* [Records for this task]:
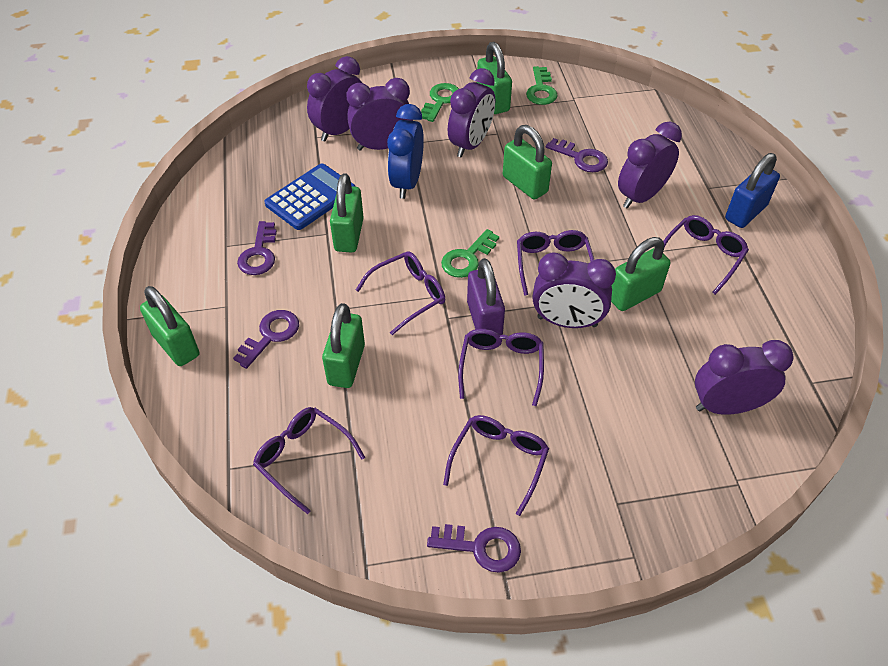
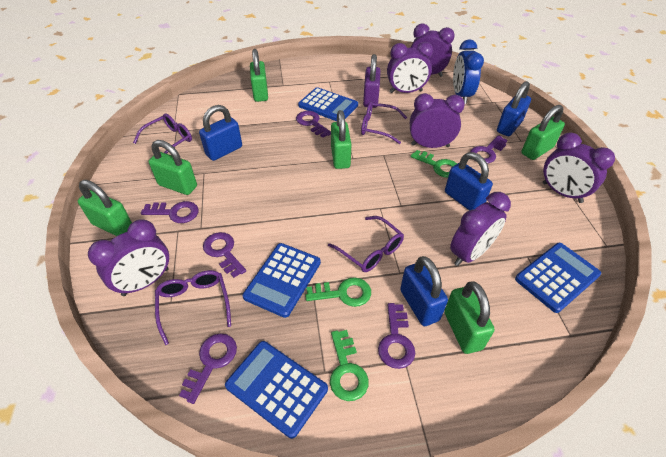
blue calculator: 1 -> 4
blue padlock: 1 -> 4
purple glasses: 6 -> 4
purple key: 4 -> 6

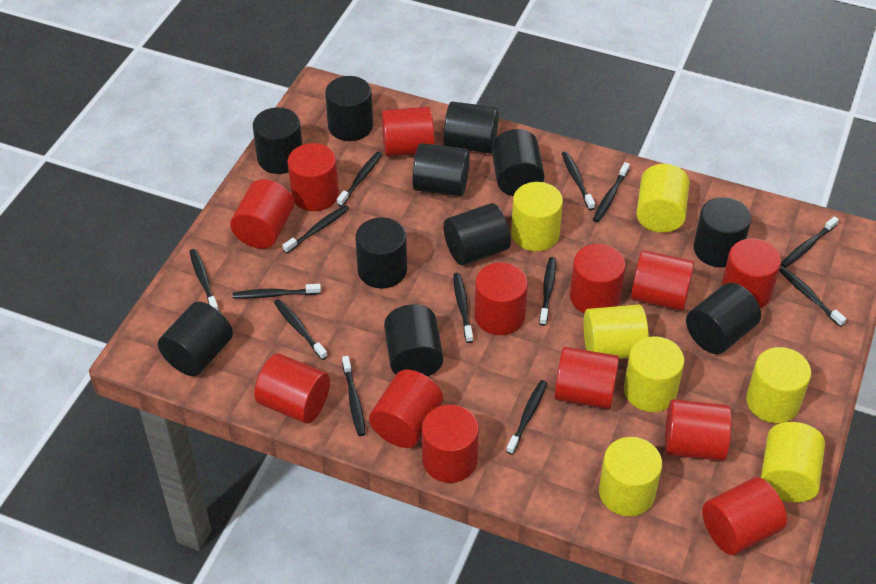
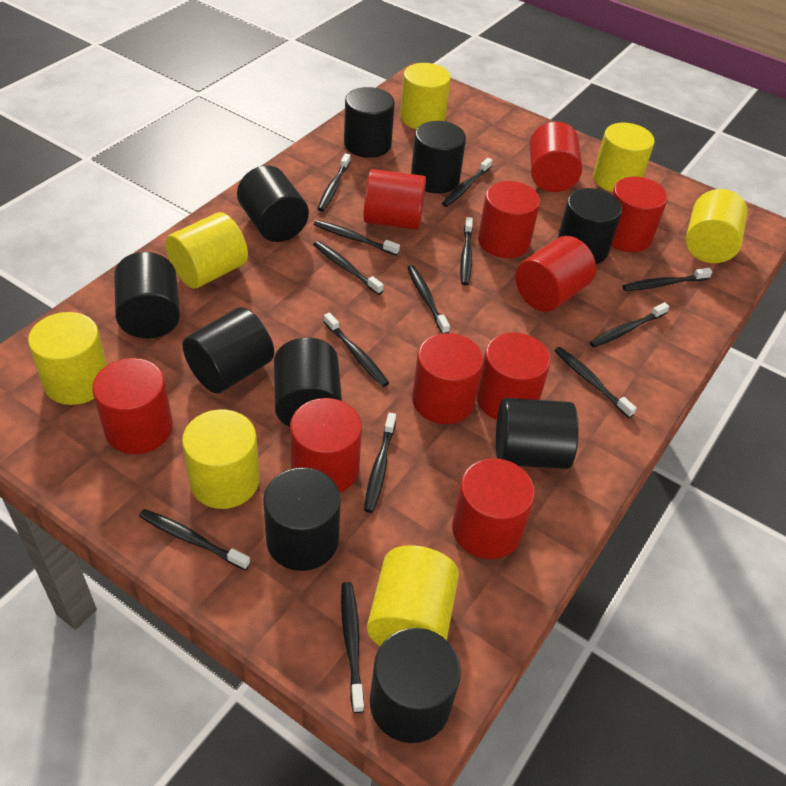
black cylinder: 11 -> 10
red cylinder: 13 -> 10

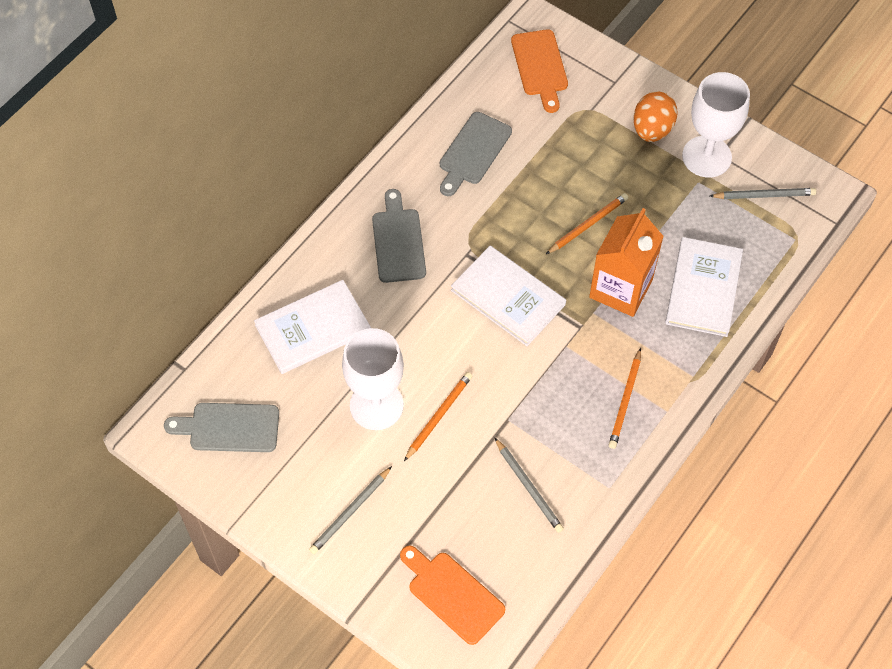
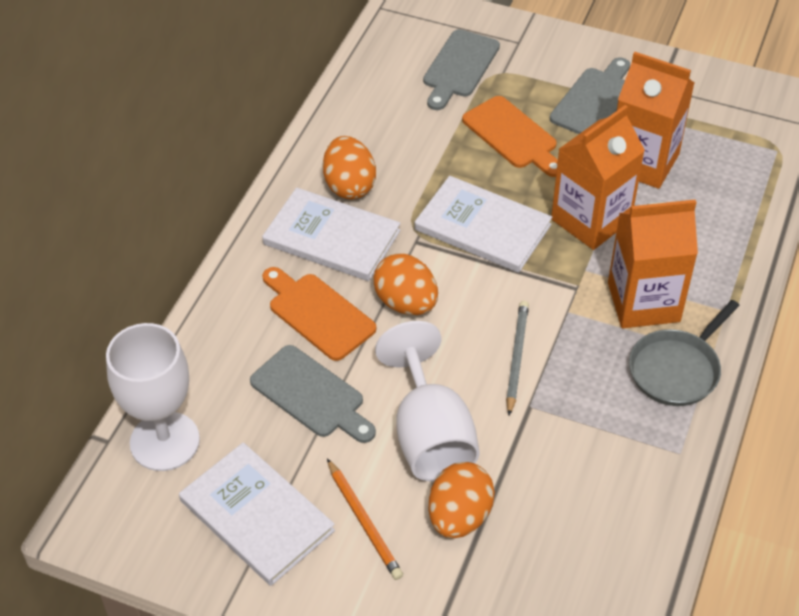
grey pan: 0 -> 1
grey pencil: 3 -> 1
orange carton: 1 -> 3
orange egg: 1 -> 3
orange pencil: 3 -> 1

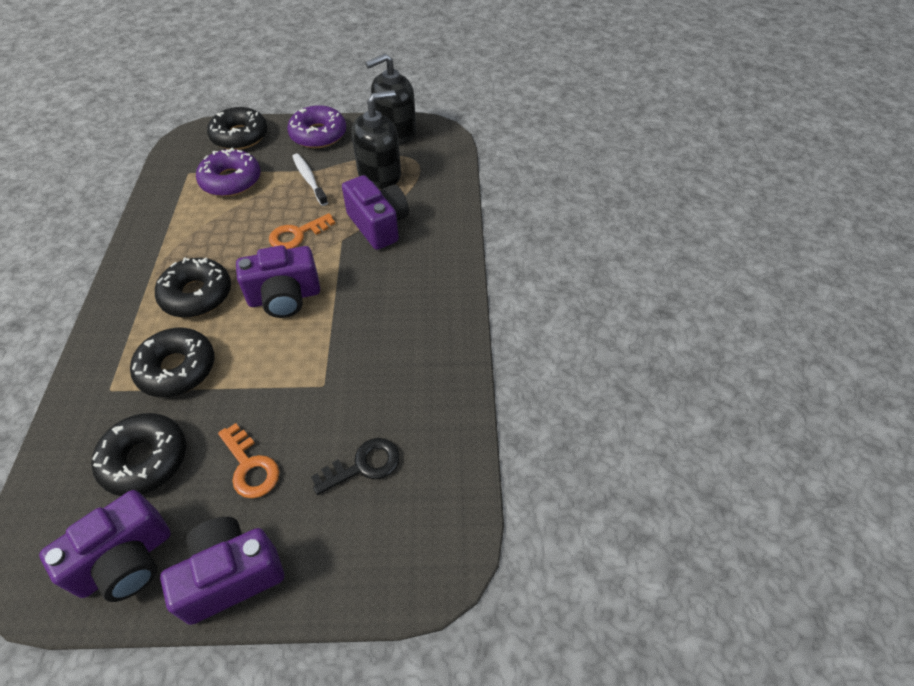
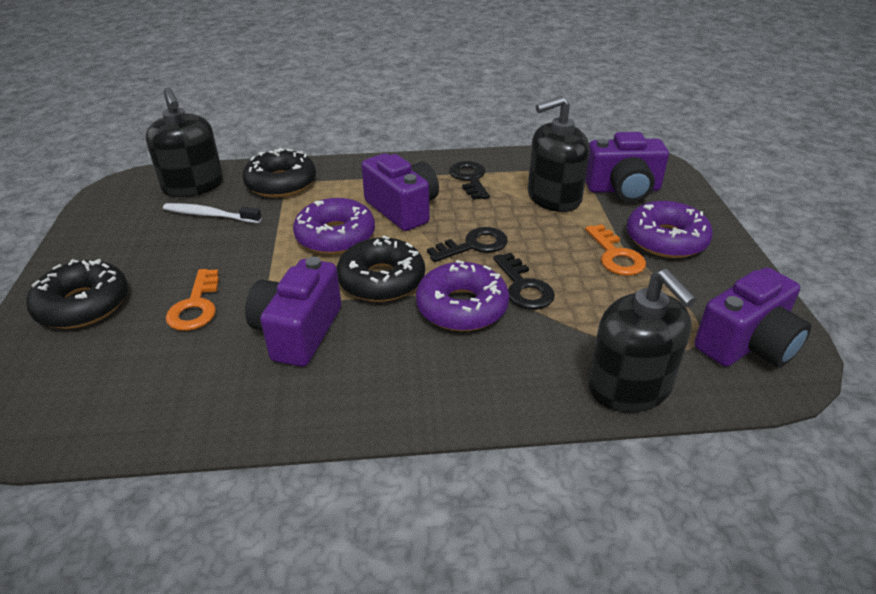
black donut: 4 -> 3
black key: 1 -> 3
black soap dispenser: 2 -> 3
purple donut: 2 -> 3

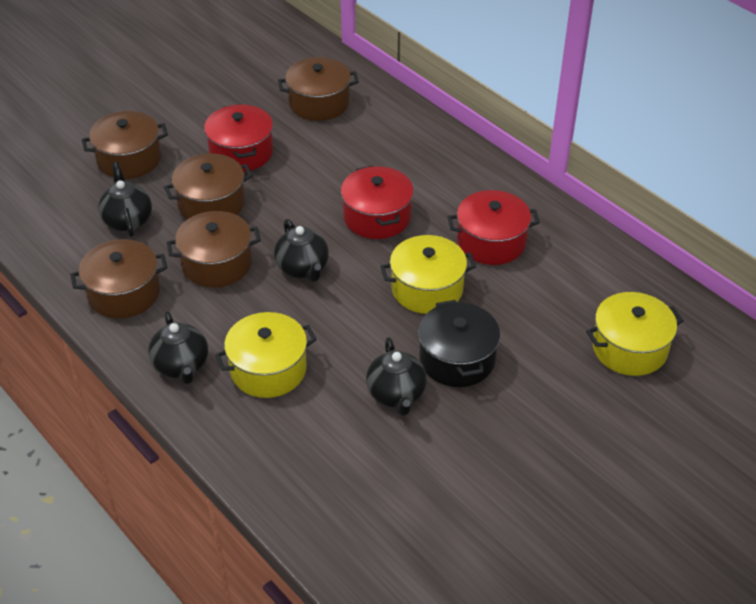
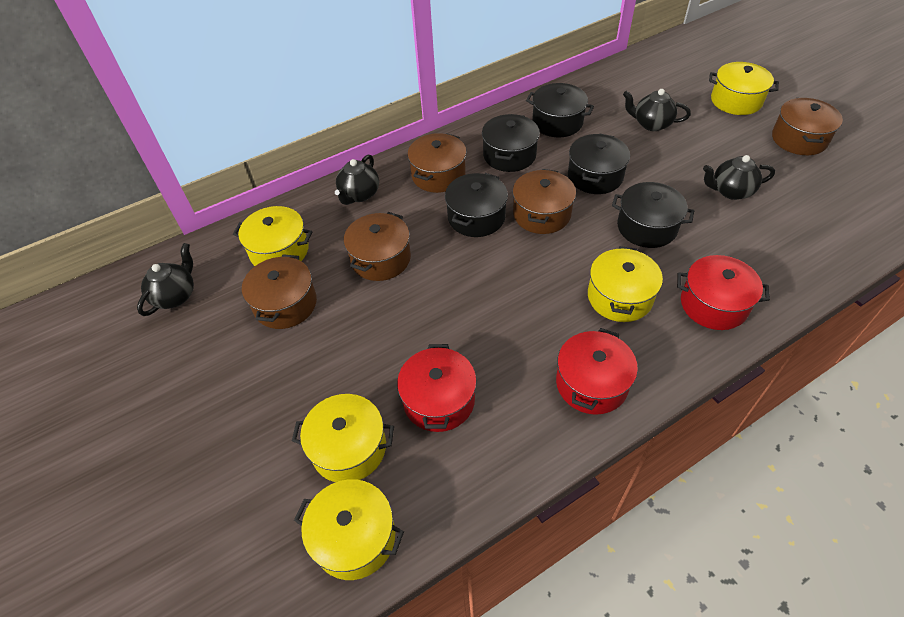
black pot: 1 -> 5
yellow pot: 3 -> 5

* [What is needed]:
Each line above where the word "purple" occurs should be returned in full.

* [Answer space]:
purple glasses: 6 -> 4
purple key: 4 -> 6
purple donut: 2 -> 3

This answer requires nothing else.